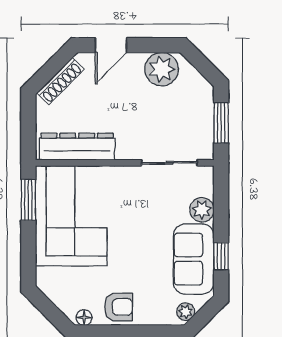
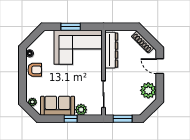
window: (28, 200) -> (71, 27), moved
window: (221, 256) -> (71, 119), moved
armchair: (119, 307) -> (35, 70), turned -90

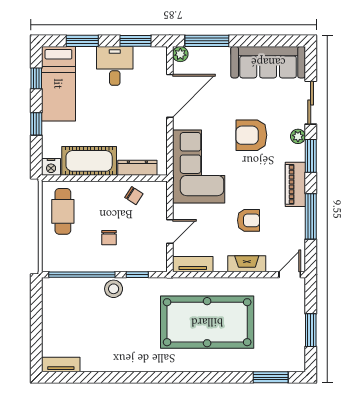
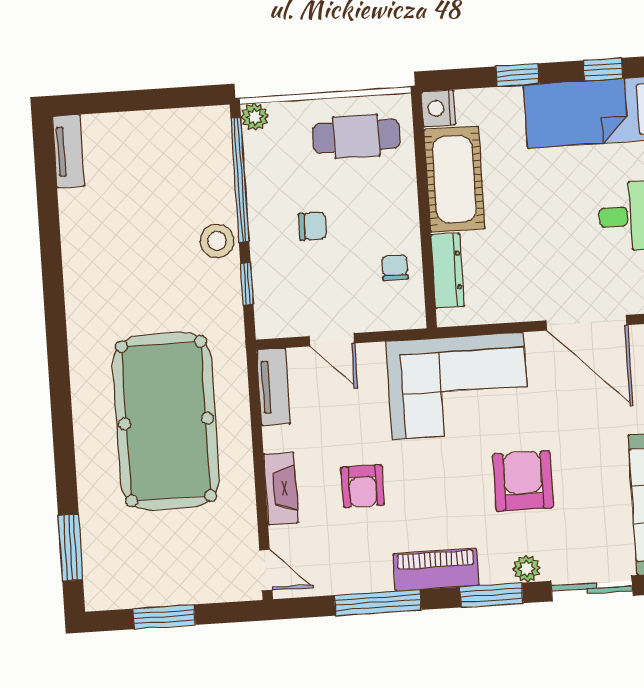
chair: (134, 196) -> (395, 268), turned 147
chair: (109, 238) -> (313, 226), turned 180
plant: (49, 264) -> (255, 117), added

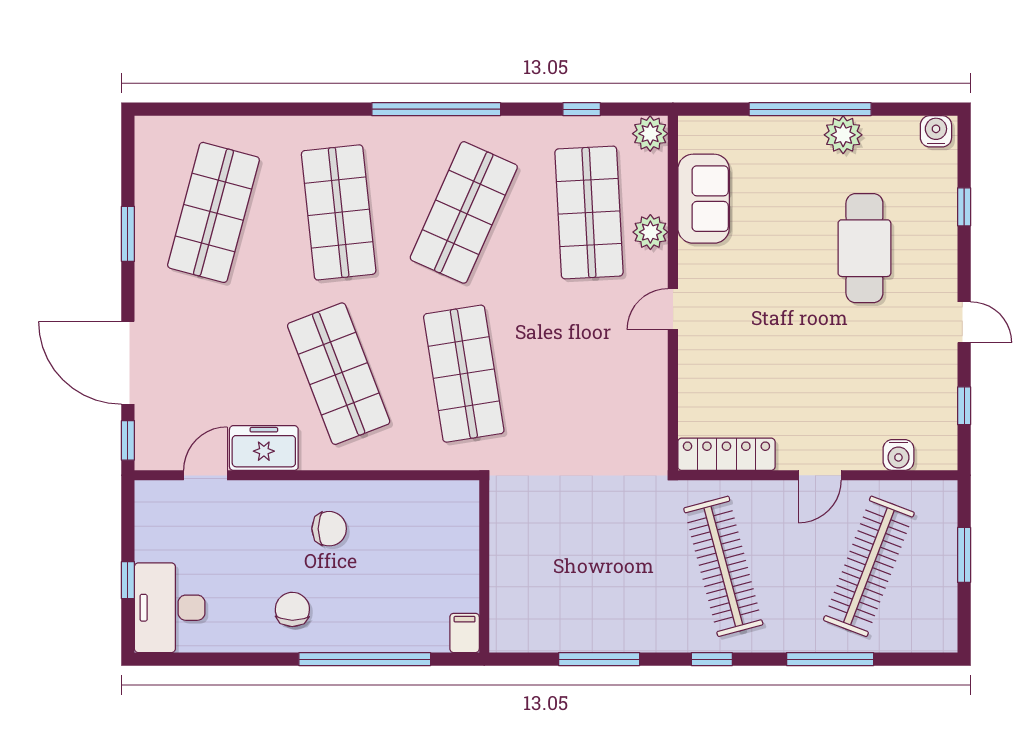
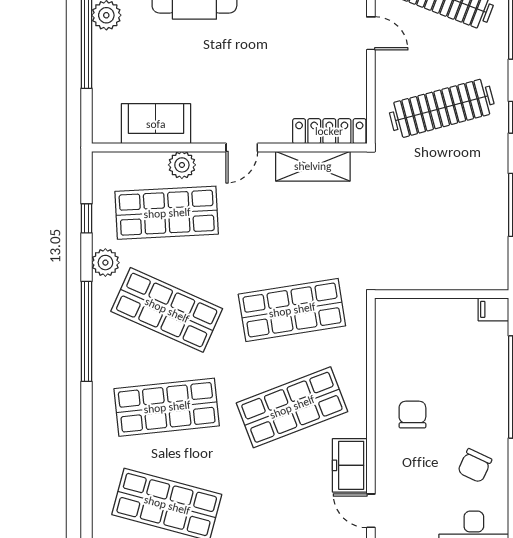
plant: (650, 134) -> (105, 263), moved
door: (673, 309) -> (242, 148), hinge flipped
shelving: (649, 401) -> (313, 166), added
locker: (726, 454) -> (329, 131), moved, turned 90
chair: (292, 609) -> (475, 466), moved, turned -66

◆ ◆ ◆ ◆ ◆ ◆ ◆

### DIRECTIONS FOR THIS TASK:
Go line by line through the records and copy those that contain the word "window".

### ANSWER TO THIS TASK:
window: (28, 200) -> (71, 27), moved
window: (221, 256) -> (71, 119), moved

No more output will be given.